[Records contained in a dataset]
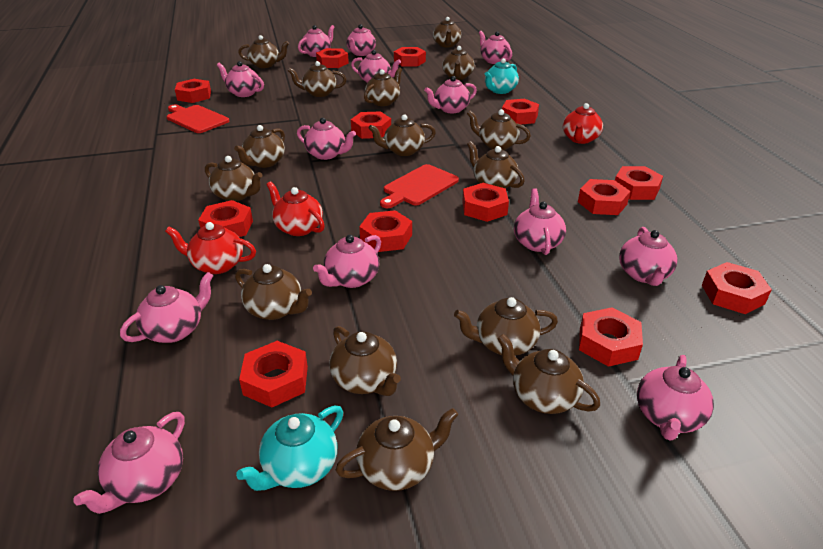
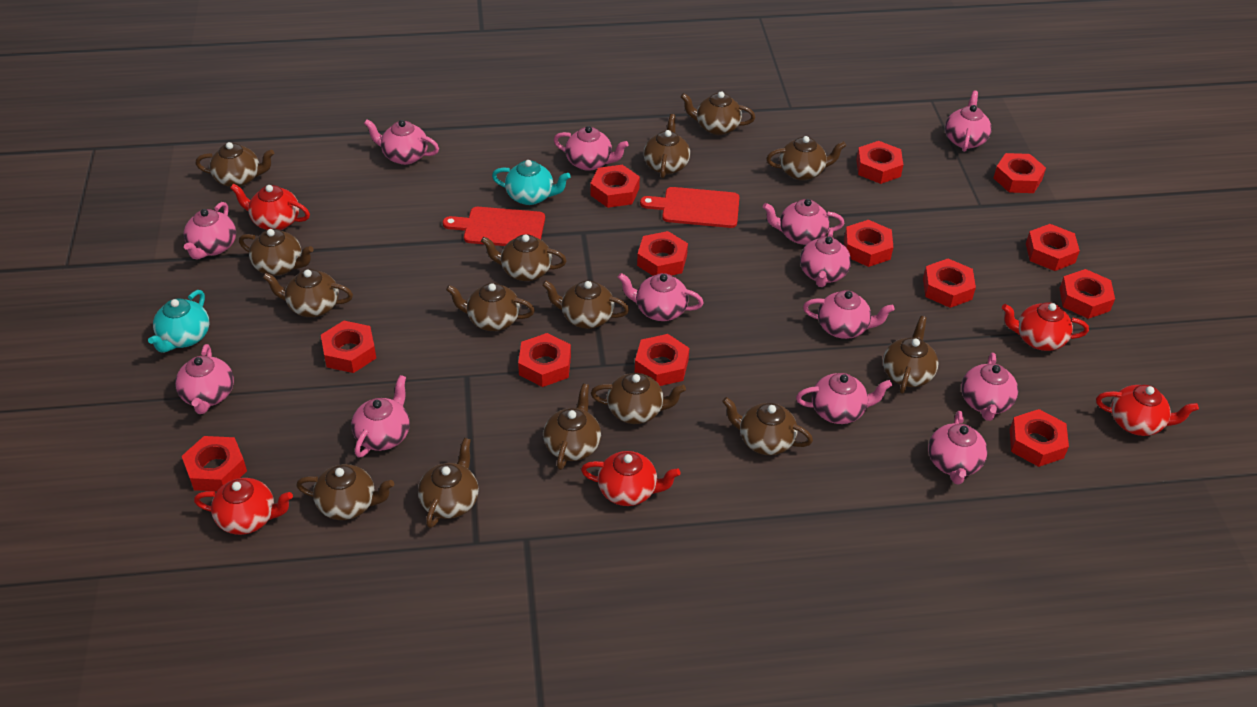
red teapot: 3 -> 5

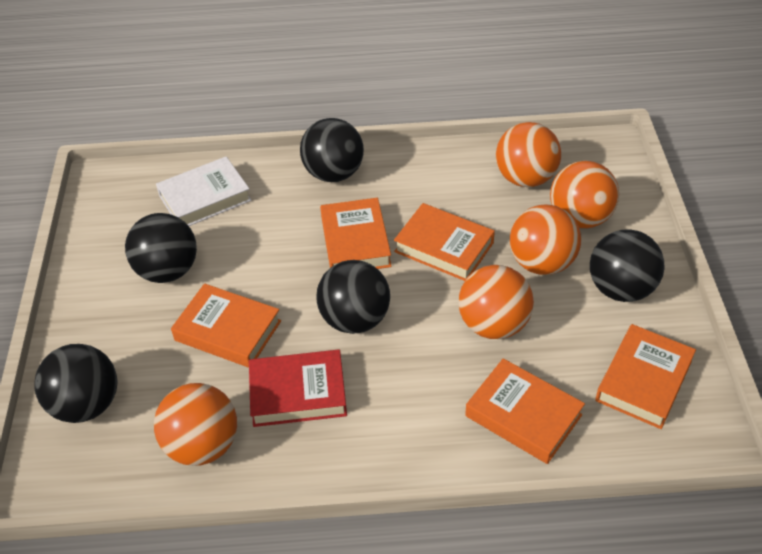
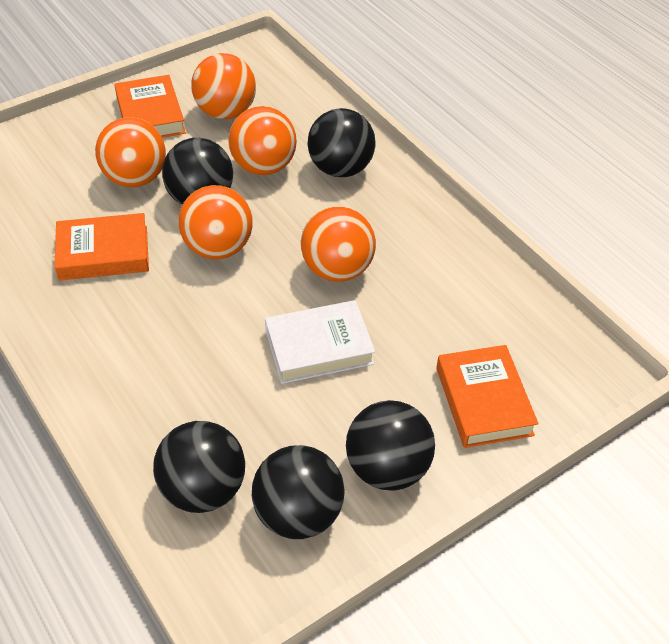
orange book: 5 -> 3
red book: 1 -> 0

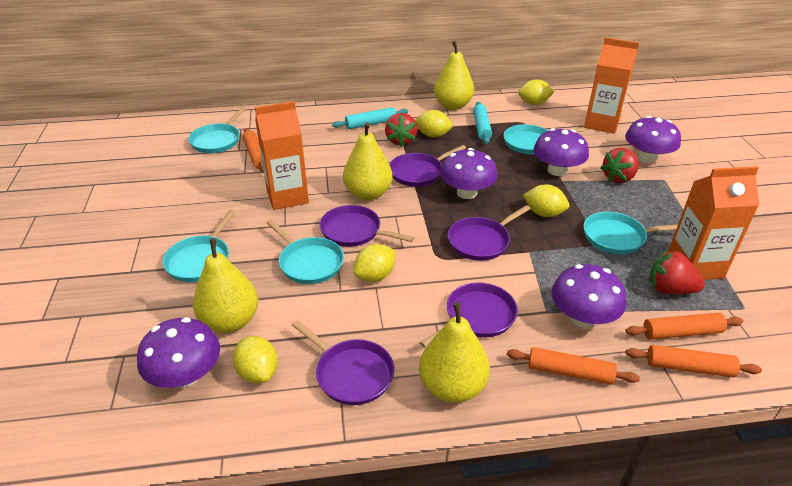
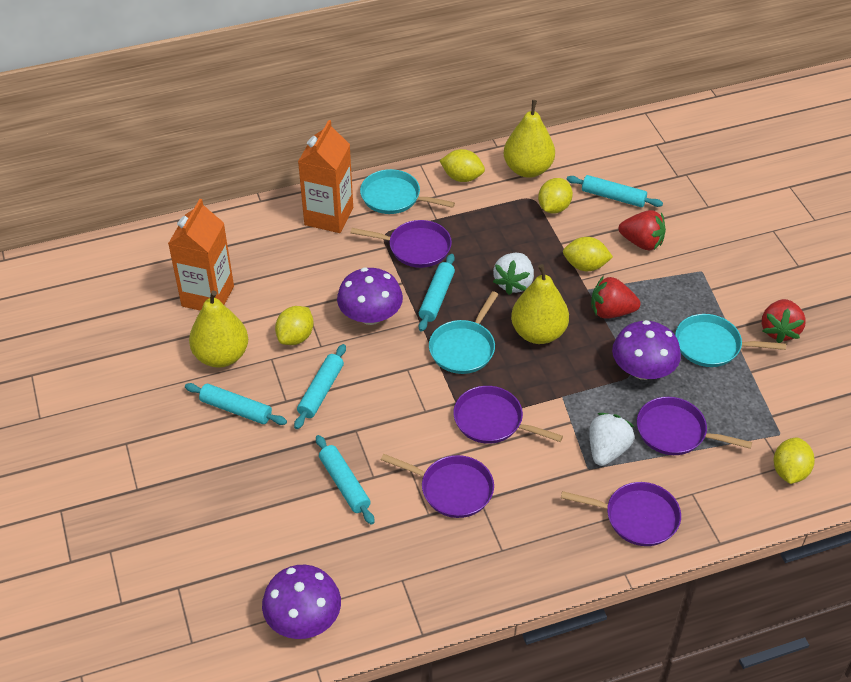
orange carton: 3 -> 2
orange rolling pin: 4 -> 0
purple mushroom: 5 -> 3
turquoise pan: 5 -> 3
turquoise rolling pin: 2 -> 5
white strawberry: 0 -> 2
yellow pear: 4 -> 3

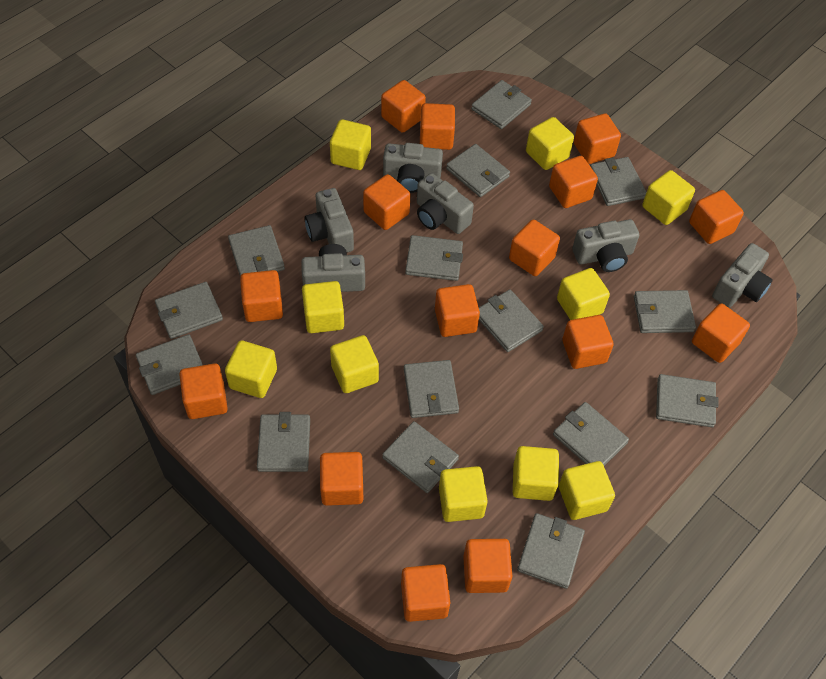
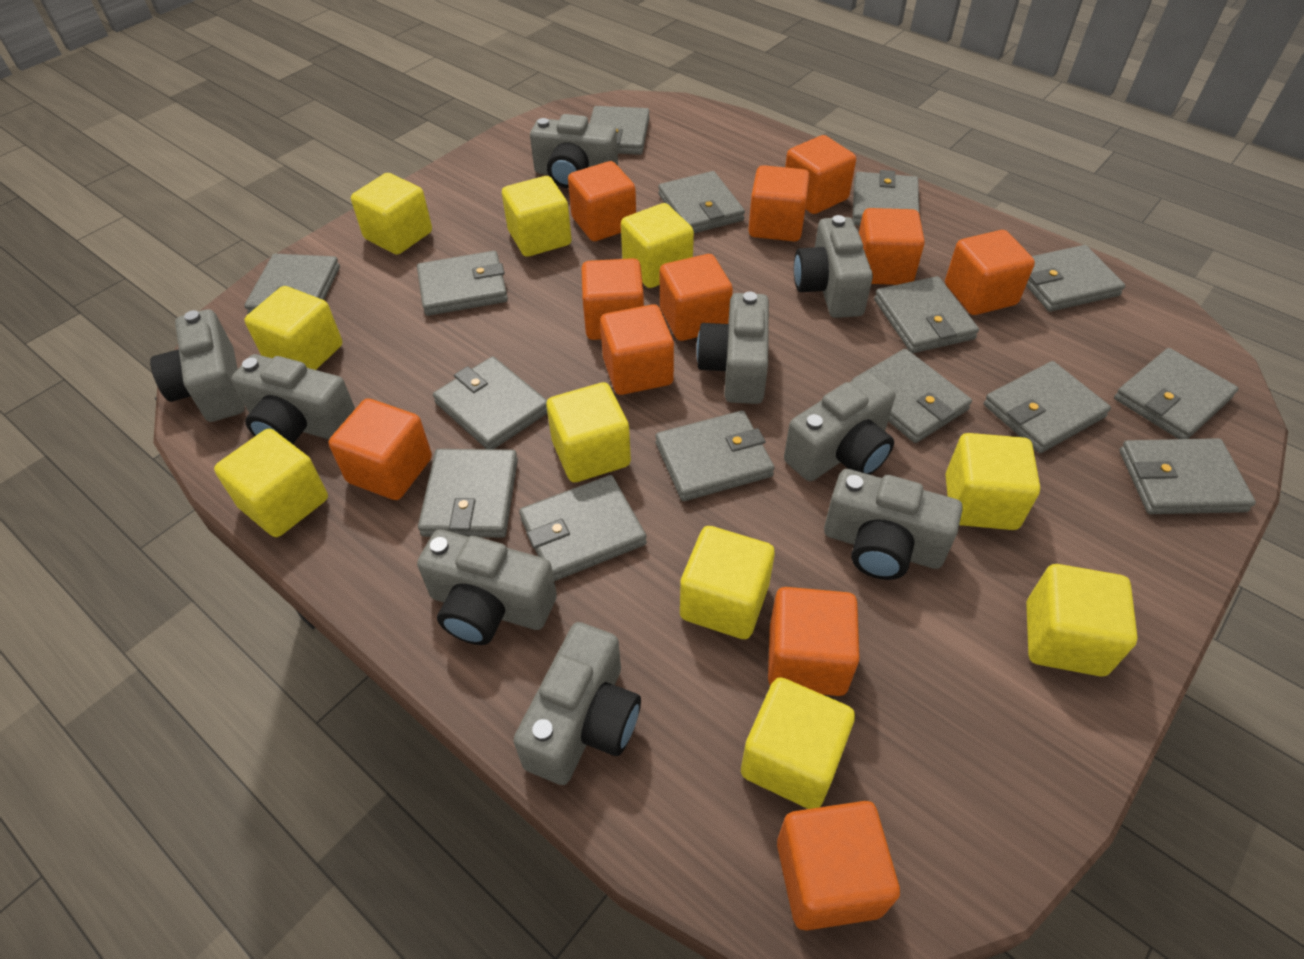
grey camera: 6 -> 9
orange cube: 15 -> 11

### WHAT TO PRODUCE
Nothing but the pictures is to be left out; repeat the data exactly.

### EXERCISE RESPONSE
red teapot: 3 -> 5

orange book: 5 -> 3
red book: 1 -> 0

orange carton: 3 -> 2
orange rolling pin: 4 -> 0
purple mushroom: 5 -> 3
turquoise pan: 5 -> 3
turquoise rolling pin: 2 -> 5
white strawberry: 0 -> 2
yellow pear: 4 -> 3

grey camera: 6 -> 9
orange cube: 15 -> 11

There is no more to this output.